Dataset records:

########################################

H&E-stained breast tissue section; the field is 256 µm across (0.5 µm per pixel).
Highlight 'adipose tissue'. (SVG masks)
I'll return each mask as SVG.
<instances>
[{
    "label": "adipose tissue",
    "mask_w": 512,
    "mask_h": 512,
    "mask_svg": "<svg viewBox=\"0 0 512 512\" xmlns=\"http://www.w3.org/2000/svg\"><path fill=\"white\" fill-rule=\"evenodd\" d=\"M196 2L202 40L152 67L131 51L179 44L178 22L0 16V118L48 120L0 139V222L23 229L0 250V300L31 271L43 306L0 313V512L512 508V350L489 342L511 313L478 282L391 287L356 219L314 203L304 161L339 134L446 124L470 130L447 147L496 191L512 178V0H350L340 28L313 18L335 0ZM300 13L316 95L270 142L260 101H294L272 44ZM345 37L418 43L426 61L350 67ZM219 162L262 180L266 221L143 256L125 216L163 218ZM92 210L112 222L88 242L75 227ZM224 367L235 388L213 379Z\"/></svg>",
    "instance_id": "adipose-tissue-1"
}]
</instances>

########################################

▶ _Instructions for the task_
Write the data out again in full and exactly.

▶ _In response_
H&E-stained breast tissue section; the field is 256 µm across (0.5 µm per pixel).
Highlight 'adipose tissue'. (SVG masks)
I'll return each mask as SVG.
<instances>
[{
    "label": "adipose tissue",
    "mask_w": 512,
    "mask_h": 512,
    "mask_svg": "<svg viewBox=\"0 0 512 512\" xmlns=\"http://www.w3.org/2000/svg\"><path fill=\"white\" fill-rule=\"evenodd\" d=\"M196 2L202 40L152 67L131 51L179 44L178 22L0 16V118L48 120L0 139V222L23 229L0 250V300L31 271L43 306L0 313V512L512 508V350L489 342L511 313L478 282L391 287L356 219L314 203L304 161L339 134L446 124L470 130L447 147L496 191L512 178V0H350L340 28L313 18L335 0ZM300 13L316 95L270 142L260 101H294L272 44ZM345 37L418 43L426 61L350 67ZM219 162L262 180L266 221L143 256L125 216L163 218ZM92 210L112 222L88 242L75 227ZM224 367L235 388L213 379Z\"/></svg>",
    "instance_id": "adipose-tissue-1"
}]
</instances>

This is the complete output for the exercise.